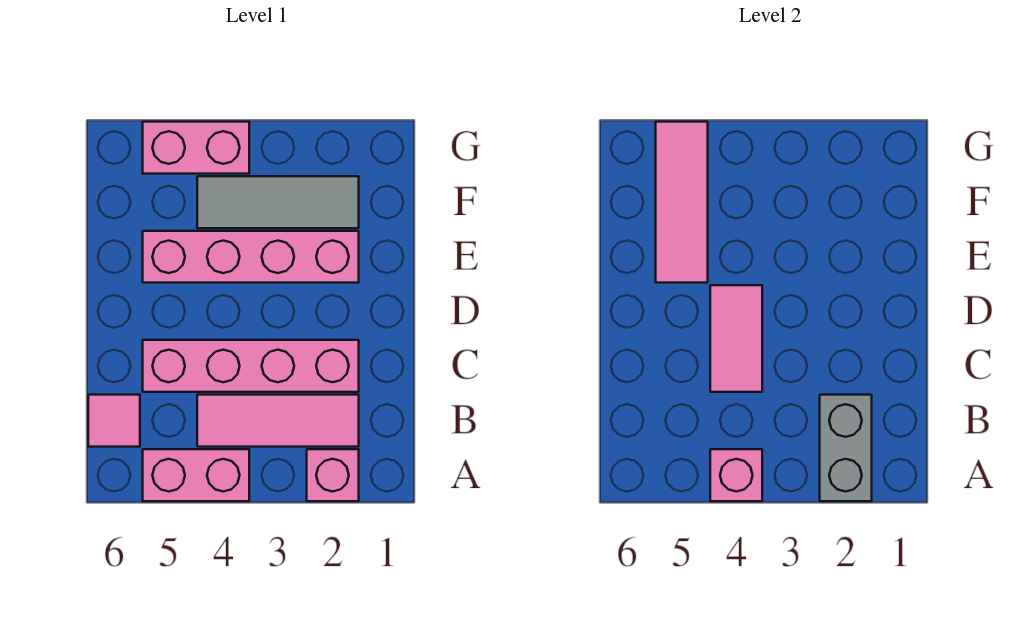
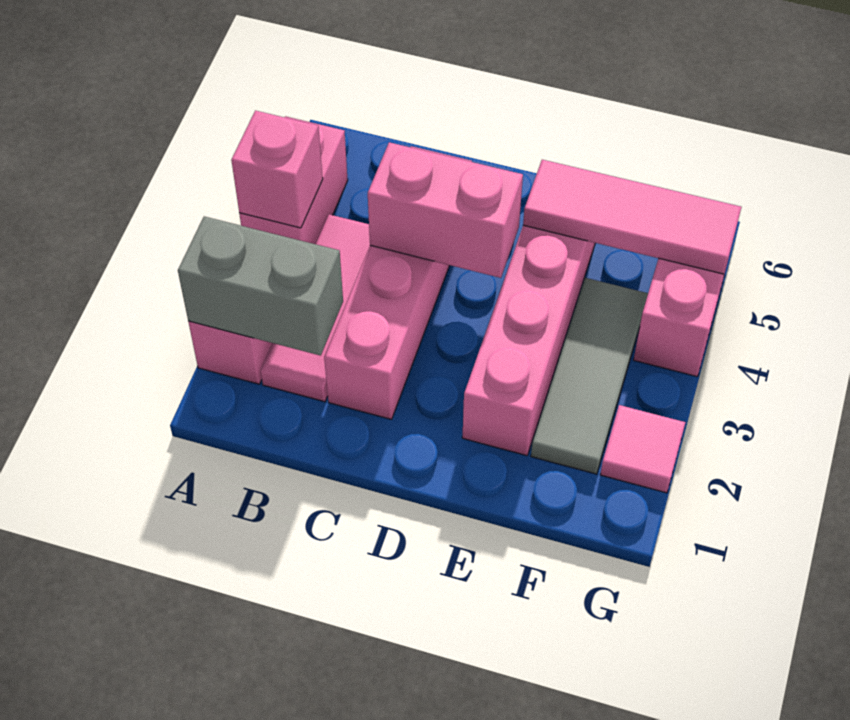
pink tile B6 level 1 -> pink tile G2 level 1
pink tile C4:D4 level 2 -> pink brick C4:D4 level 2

--

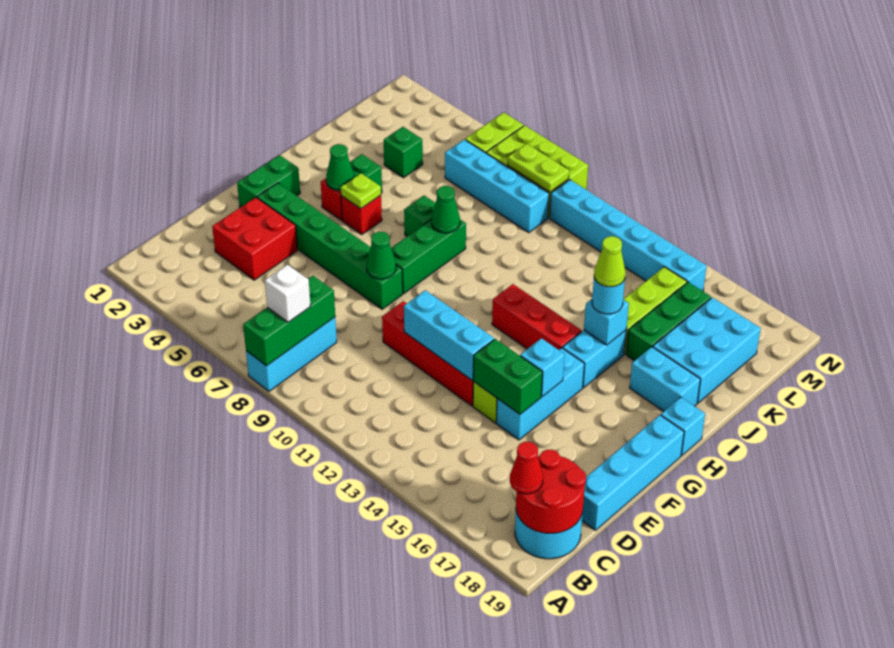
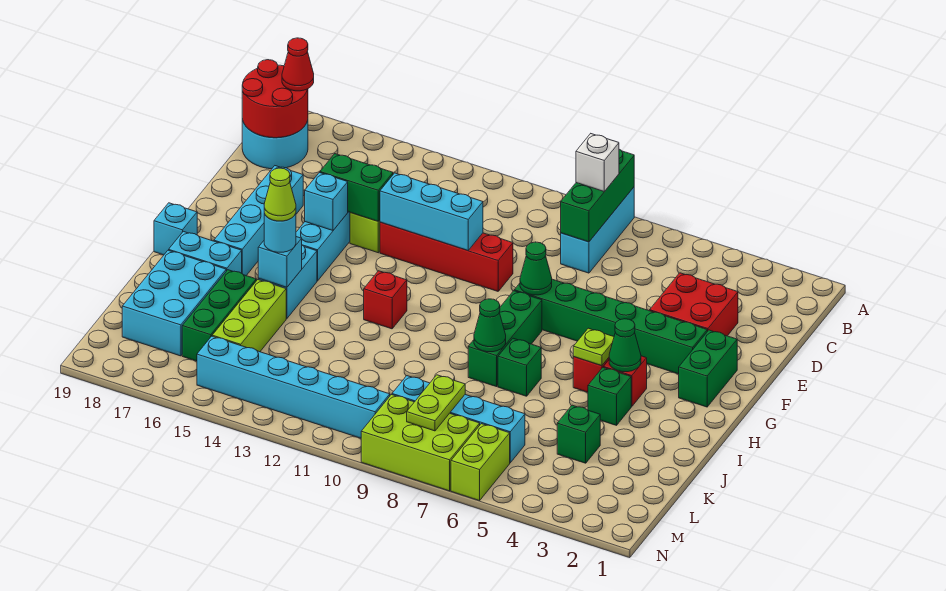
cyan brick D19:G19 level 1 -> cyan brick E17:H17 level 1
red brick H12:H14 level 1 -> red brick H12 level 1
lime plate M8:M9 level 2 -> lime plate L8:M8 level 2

...

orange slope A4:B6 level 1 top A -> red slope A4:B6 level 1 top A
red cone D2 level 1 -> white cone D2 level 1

**Aim of the task**
Copy out only the lines above from the one with "orange slope A4:B6" to the one with "red cone D2 level 1 -> white cone D2 level 1", inclusive, exactly as they stand.

**Output for this task**
orange slope A4:B6 level 1 top A -> red slope A4:B6 level 1 top A
red cone D2 level 1 -> white cone D2 level 1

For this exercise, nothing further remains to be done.